Activity: What you print should match the entries exactly, only without the pictures.

Records for this exercise:
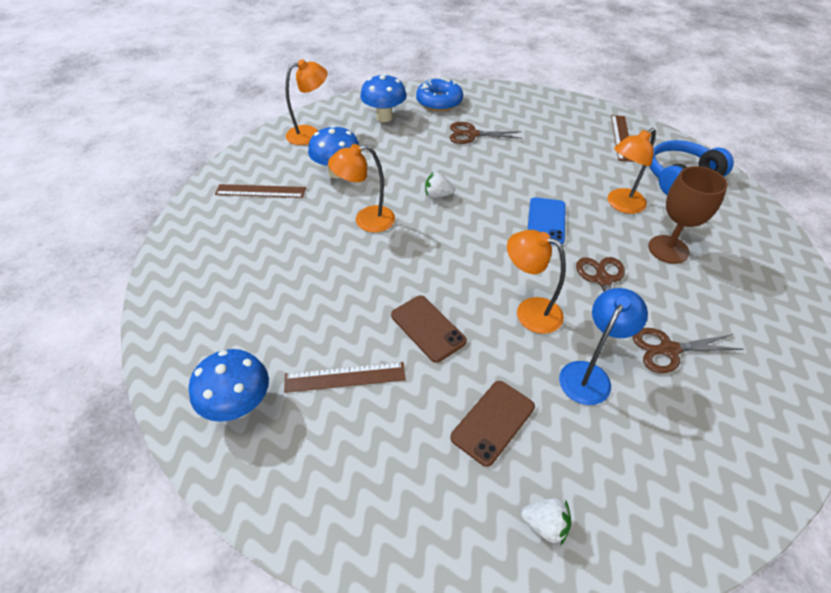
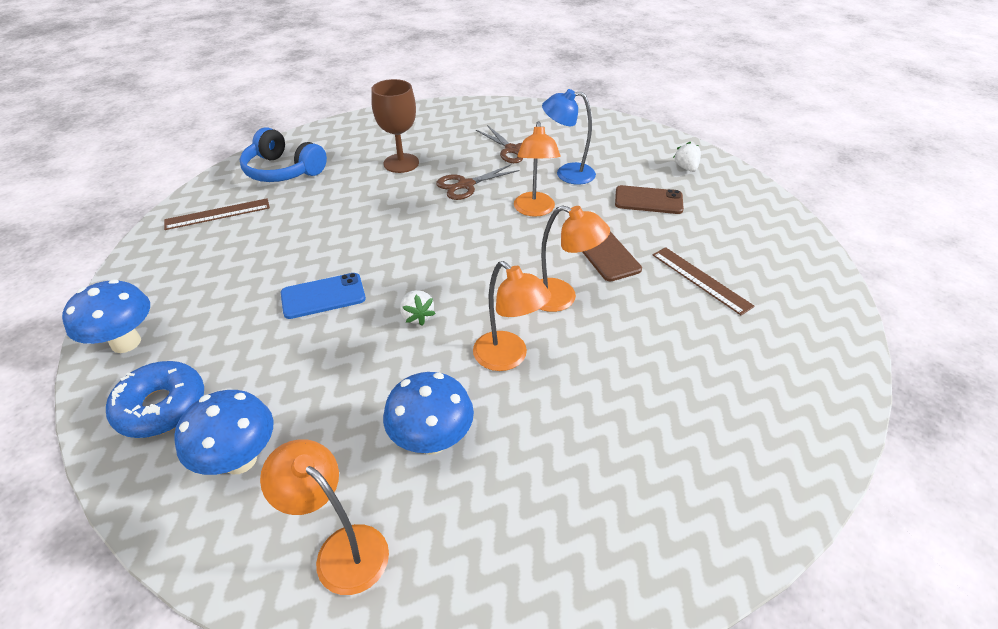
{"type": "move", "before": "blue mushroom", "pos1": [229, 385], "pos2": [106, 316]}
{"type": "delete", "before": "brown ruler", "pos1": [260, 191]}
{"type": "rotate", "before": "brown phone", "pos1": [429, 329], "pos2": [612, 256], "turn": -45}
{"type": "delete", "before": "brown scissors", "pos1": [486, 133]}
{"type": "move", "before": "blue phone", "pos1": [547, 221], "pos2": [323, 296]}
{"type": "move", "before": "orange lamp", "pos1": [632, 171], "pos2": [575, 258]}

Exercise answer:
{"type": "move", "before": "blue mushroom", "pos1": [229, 385], "pos2": [106, 316]}
{"type": "delete", "before": "brown ruler", "pos1": [260, 191]}
{"type": "rotate", "before": "brown phone", "pos1": [429, 329], "pos2": [612, 256], "turn": -45}
{"type": "delete", "before": "brown scissors", "pos1": [486, 133]}
{"type": "move", "before": "blue phone", "pos1": [547, 221], "pos2": [323, 296]}
{"type": "move", "before": "orange lamp", "pos1": [632, 171], "pos2": [575, 258]}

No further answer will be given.